Below are records to repeat exactly. Omit the pictures from the copy.
STUDY MATERIAL START
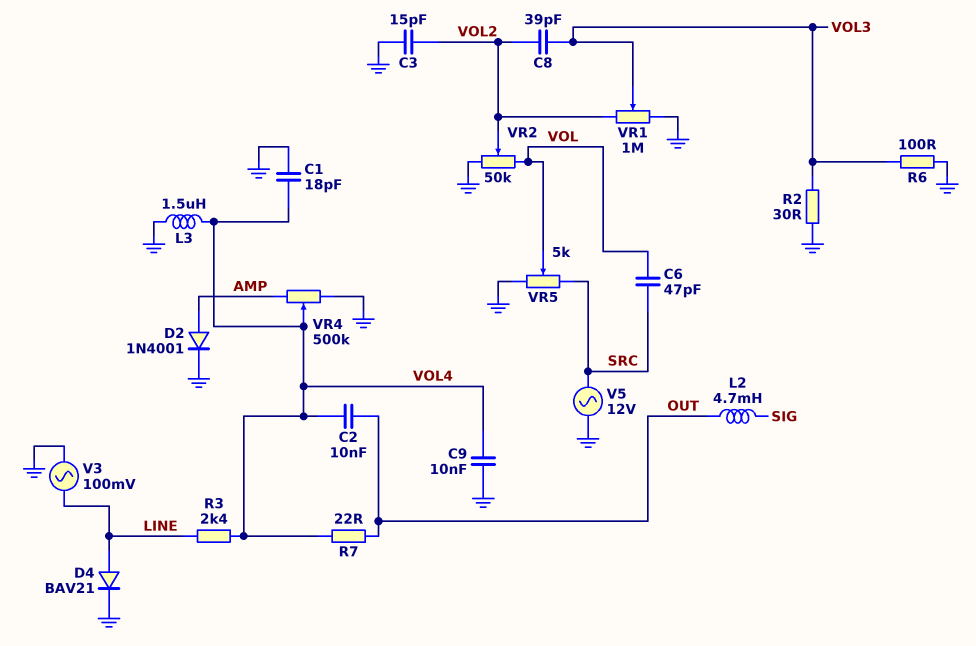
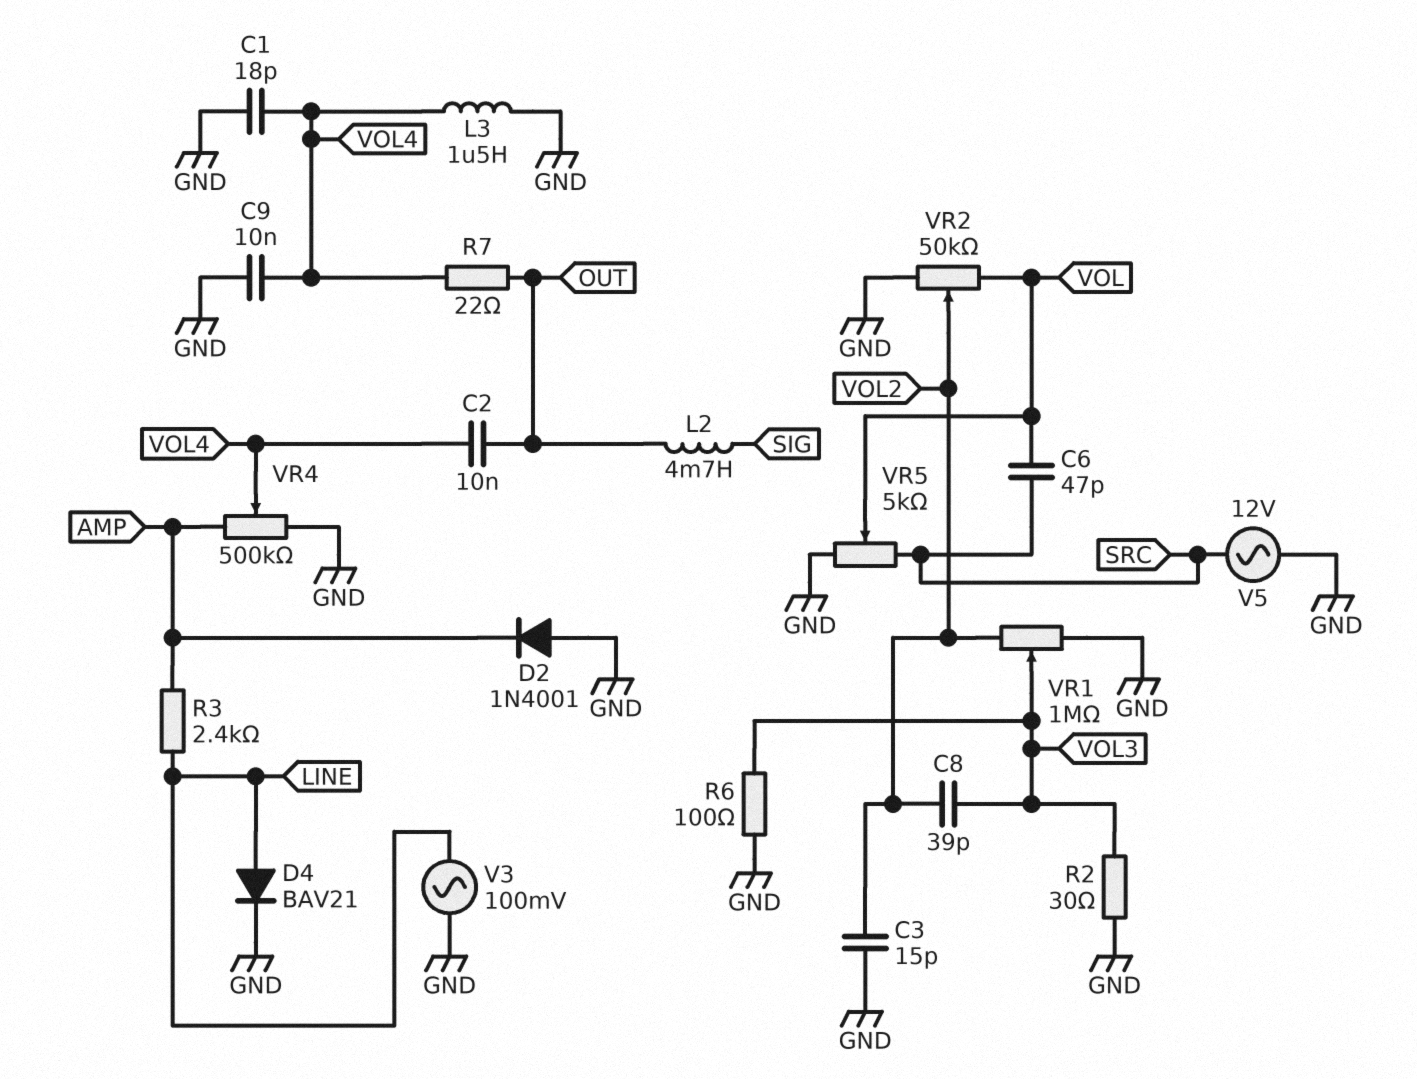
D2: diode 1N4001 (A AMP, K GND) -> diode 1N4001 (A GND, K AMP)
R3: 2.4k (LINE, VOL4) -> 2.4k (AMP, LINE)

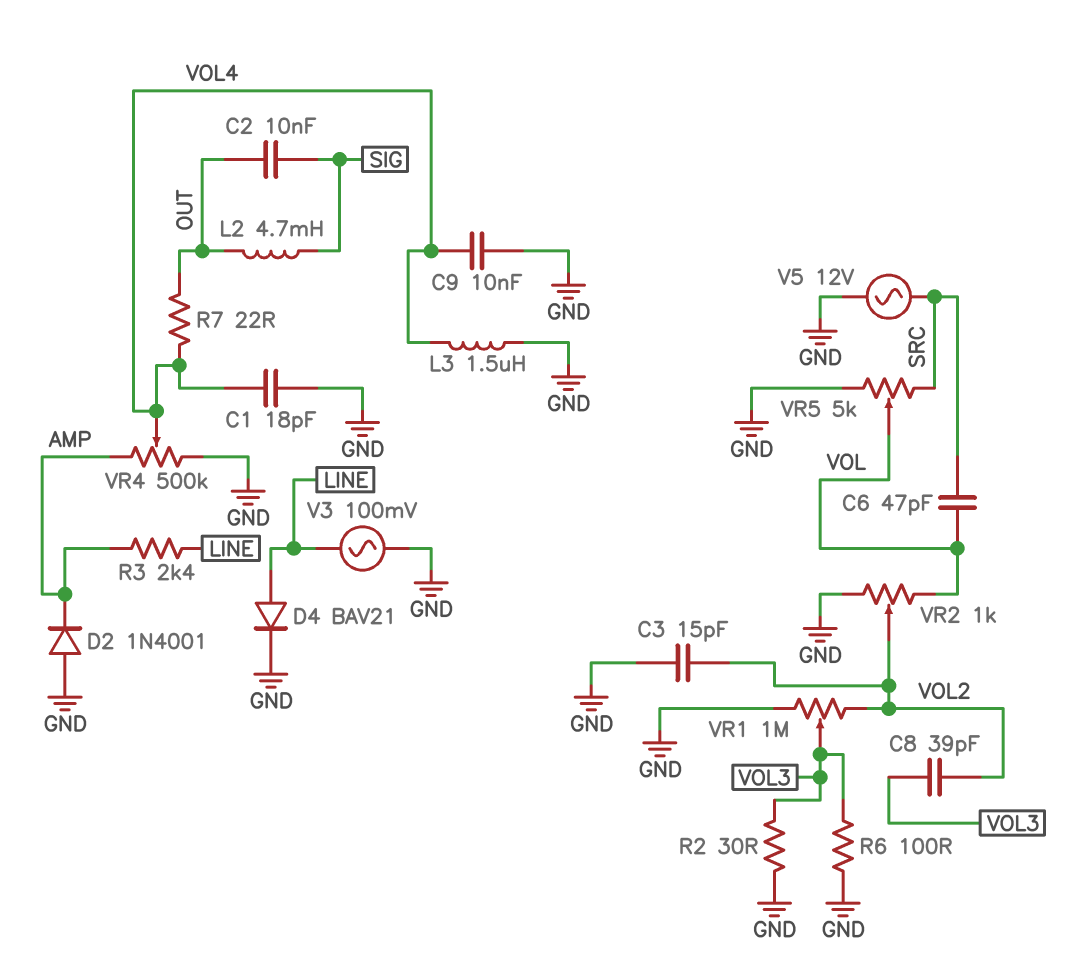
C2: 10nF (OUT, VOL4) -> 10nF (OUT, SIG)
VR2: 50k (GND, VOL, wiper VOL2) -> 1k (GND, VOL, wiper VOL2)

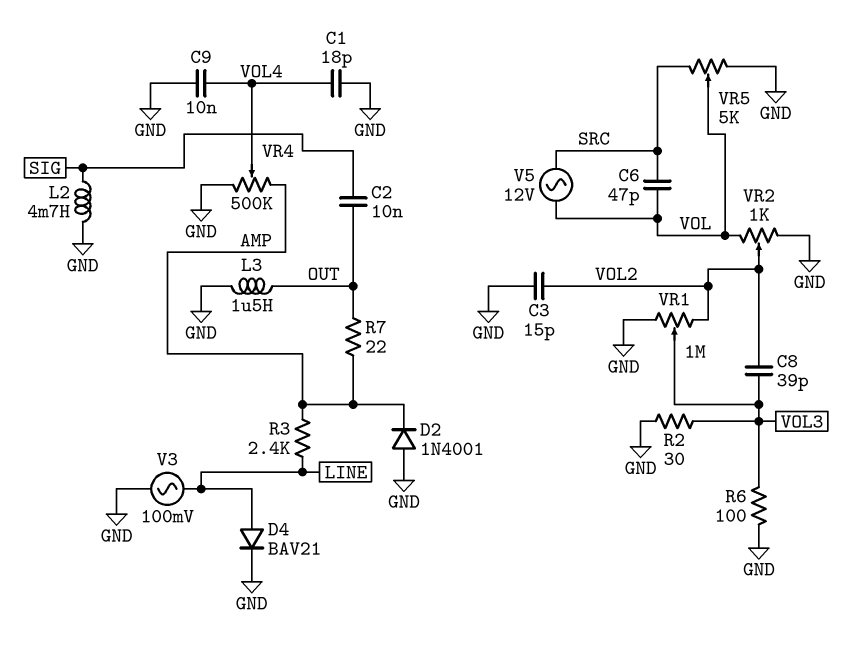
L2: 4.7mH (OUT, SIG) -> 4.7mH (GND, SIG)
L3: 1.5uH (GND, VOL4) -> 1.5uH (GND, OUT)
R7: 22 (OUT, VOL4) -> 22 (AMP, OUT)
V5: AC 12V (GND, SRC) -> AC 12V (SRC, VOL)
STUDY MATERIAL END
### [SOLUTION TO THE EXERCISE]
D2: diode 1N4001 (A AMP, K GND) -> diode 1N4001 (A GND, K AMP)
R3: 2.4k (LINE, VOL4) -> 2.4k (AMP, LINE)

C2: 10nF (OUT, VOL4) -> 10nF (OUT, SIG)
VR2: 50k (GND, VOL, wiper VOL2) -> 1k (GND, VOL, wiper VOL2)

L2: 4.7mH (OUT, SIG) -> 4.7mH (GND, SIG)
L3: 1.5uH (GND, VOL4) -> 1.5uH (GND, OUT)
R7: 22 (OUT, VOL4) -> 22 (AMP, OUT)
V5: AC 12V (GND, SRC) -> AC 12V (SRC, VOL)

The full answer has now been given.